>> start

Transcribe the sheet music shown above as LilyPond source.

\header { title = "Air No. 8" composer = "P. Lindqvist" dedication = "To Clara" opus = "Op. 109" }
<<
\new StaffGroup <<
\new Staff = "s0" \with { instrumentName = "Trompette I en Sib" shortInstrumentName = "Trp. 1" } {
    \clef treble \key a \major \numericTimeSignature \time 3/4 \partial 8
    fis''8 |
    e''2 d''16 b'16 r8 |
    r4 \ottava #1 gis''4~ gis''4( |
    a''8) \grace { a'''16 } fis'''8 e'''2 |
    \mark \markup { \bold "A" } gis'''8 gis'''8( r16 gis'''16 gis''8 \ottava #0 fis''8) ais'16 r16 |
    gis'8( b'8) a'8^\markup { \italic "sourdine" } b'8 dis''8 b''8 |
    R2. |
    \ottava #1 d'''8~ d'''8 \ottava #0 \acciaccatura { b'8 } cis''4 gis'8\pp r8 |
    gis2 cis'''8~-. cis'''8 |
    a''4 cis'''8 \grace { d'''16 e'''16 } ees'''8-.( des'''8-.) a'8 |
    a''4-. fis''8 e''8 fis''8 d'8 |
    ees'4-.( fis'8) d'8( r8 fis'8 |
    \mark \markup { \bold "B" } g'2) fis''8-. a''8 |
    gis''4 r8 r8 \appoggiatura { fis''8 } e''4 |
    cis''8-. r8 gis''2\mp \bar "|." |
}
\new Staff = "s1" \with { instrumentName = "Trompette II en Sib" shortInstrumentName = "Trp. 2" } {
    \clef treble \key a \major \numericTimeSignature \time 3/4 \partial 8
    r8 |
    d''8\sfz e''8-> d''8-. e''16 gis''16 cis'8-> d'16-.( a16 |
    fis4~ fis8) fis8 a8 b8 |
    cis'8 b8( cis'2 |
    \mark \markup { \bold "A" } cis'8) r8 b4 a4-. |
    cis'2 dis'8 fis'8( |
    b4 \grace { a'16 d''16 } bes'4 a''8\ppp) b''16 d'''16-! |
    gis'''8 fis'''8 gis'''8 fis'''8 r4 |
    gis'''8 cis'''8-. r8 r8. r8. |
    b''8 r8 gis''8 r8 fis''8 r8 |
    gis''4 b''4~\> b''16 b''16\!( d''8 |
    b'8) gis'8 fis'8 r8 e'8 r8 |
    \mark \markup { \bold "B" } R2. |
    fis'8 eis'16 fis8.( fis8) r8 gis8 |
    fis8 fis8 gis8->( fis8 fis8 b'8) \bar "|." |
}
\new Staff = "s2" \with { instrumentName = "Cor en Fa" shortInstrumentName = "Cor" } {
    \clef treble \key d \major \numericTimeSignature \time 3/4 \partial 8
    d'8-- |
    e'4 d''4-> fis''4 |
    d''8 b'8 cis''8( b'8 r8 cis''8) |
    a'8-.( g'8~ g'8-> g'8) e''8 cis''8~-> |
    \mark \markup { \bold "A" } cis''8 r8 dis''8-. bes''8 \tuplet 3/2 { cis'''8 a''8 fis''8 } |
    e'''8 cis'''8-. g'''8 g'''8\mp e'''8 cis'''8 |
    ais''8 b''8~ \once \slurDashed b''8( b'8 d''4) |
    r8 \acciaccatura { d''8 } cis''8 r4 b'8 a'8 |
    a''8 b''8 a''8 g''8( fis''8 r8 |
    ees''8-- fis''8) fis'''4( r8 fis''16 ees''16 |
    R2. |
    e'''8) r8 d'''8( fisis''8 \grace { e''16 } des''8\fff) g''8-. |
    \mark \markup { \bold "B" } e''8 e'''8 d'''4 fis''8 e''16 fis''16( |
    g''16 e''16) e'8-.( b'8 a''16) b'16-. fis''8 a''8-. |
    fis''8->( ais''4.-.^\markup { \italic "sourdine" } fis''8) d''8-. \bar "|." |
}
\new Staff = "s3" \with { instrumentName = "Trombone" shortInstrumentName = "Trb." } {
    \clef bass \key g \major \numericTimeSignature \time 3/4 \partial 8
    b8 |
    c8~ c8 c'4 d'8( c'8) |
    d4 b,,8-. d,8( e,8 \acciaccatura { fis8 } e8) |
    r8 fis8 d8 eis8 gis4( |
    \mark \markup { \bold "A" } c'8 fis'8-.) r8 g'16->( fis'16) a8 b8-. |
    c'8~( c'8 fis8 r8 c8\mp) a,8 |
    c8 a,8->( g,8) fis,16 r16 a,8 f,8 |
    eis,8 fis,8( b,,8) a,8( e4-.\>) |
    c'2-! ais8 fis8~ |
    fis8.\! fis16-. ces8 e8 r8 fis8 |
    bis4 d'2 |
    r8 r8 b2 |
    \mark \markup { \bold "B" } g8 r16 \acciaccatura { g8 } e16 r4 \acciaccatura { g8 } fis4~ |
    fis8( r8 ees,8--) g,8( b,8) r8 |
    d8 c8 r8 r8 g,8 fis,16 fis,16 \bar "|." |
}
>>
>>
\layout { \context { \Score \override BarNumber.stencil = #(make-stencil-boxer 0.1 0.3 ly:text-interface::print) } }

>> end

■ SET TASK
Please count the lines in the rows above that contain the string "sourdine" and give only that number.

■ SOLVED EXERCISE
2